◆ Data to process ◆
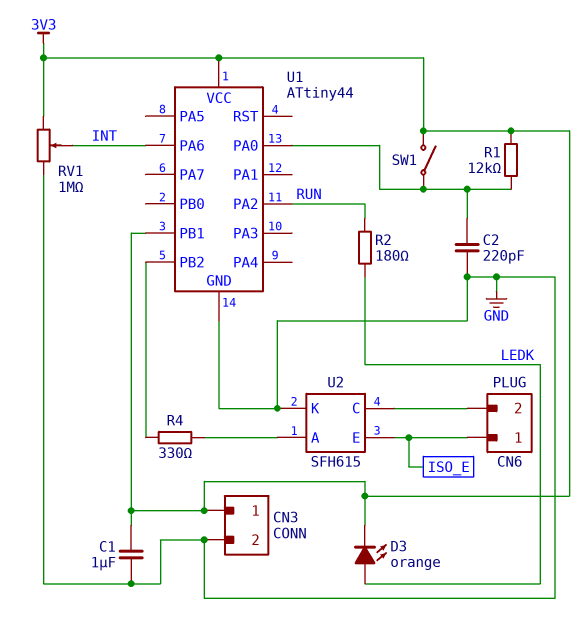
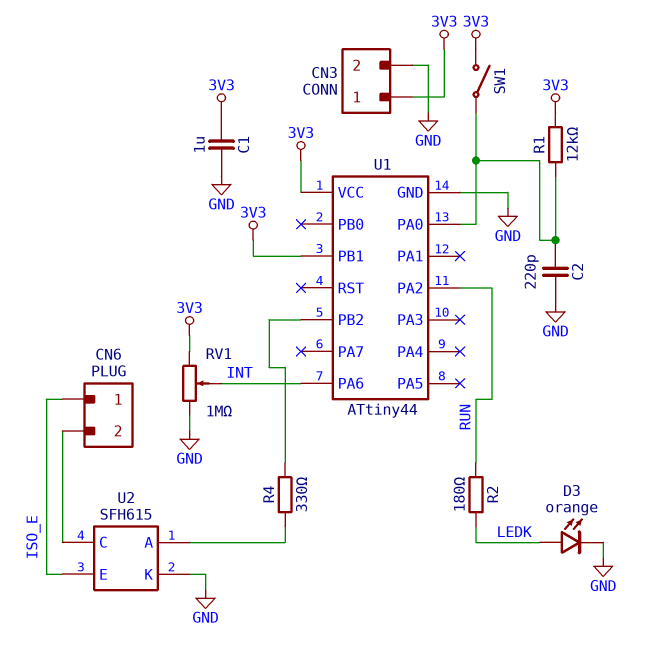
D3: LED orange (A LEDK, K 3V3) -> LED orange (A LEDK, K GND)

==

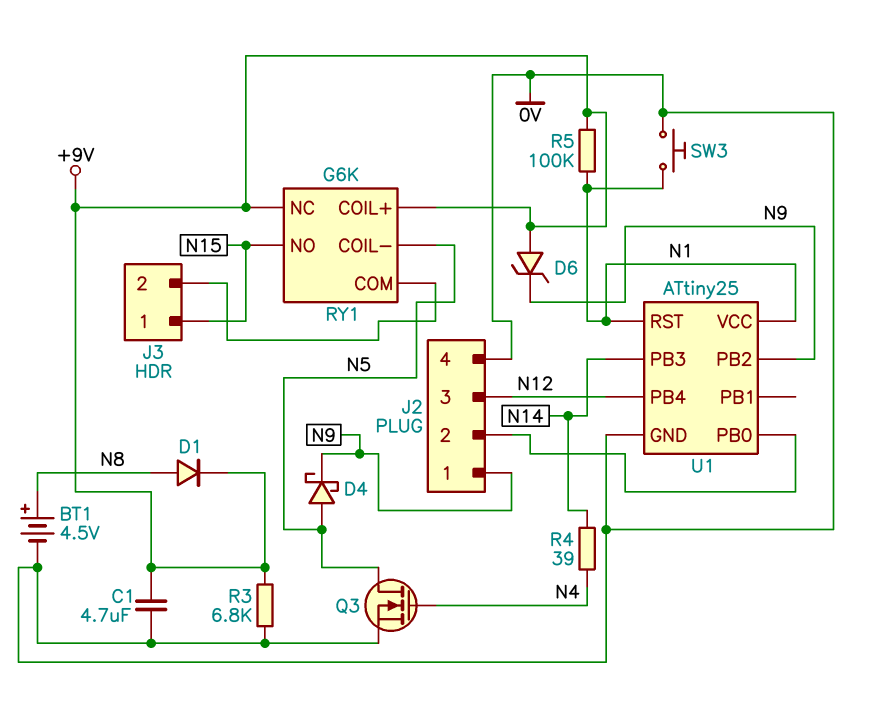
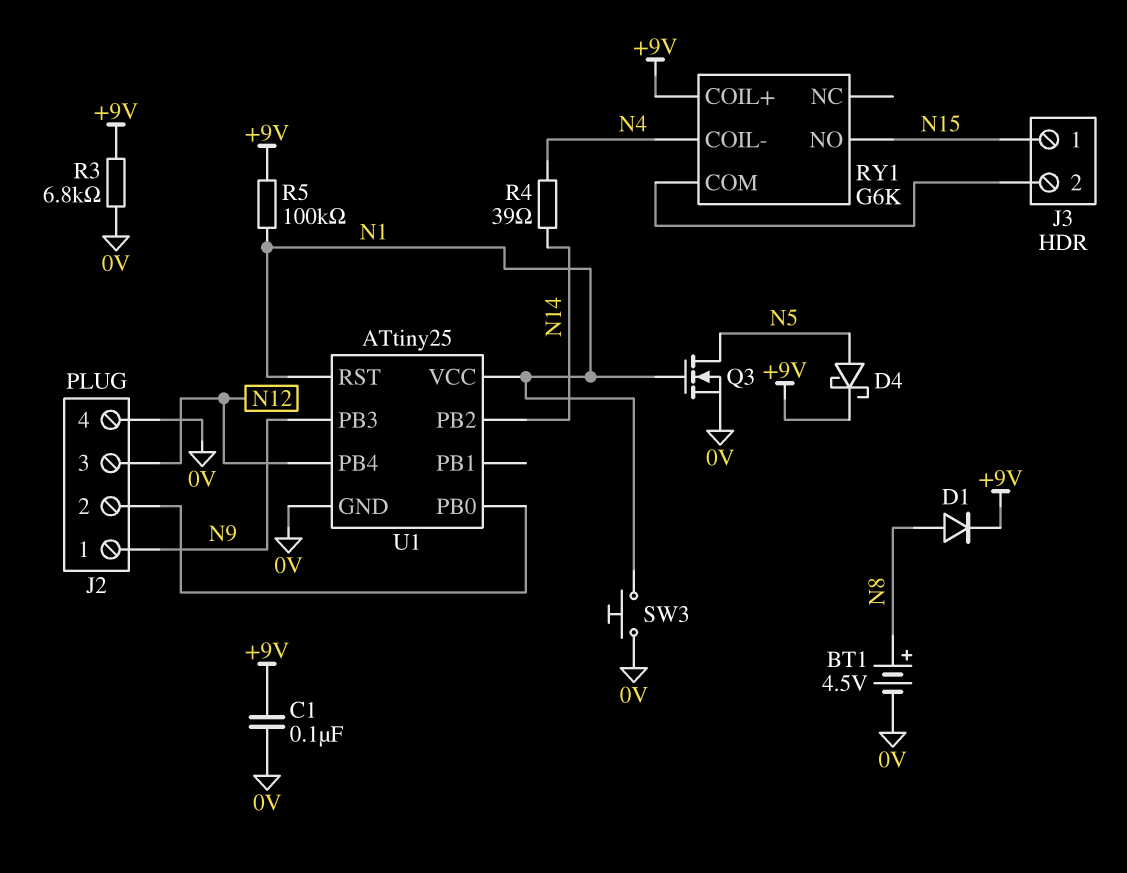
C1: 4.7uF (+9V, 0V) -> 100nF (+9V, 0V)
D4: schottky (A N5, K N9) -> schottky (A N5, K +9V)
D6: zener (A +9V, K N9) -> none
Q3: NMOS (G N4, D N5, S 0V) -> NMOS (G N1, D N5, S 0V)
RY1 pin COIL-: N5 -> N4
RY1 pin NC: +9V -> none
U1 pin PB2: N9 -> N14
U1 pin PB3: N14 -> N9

◆ Your assignment ◆
Write down again, exactly as given, only the lines above that fall from the line with "RY1 pin COIL-: N5 -> N4" to the line with "U1 pin PB3: N14 -> N9", inclusive.

◆ Answer to this task ◆
RY1 pin COIL-: N5 -> N4
RY1 pin NC: +9V -> none
U1 pin PB2: N9 -> N14
U1 pin PB3: N14 -> N9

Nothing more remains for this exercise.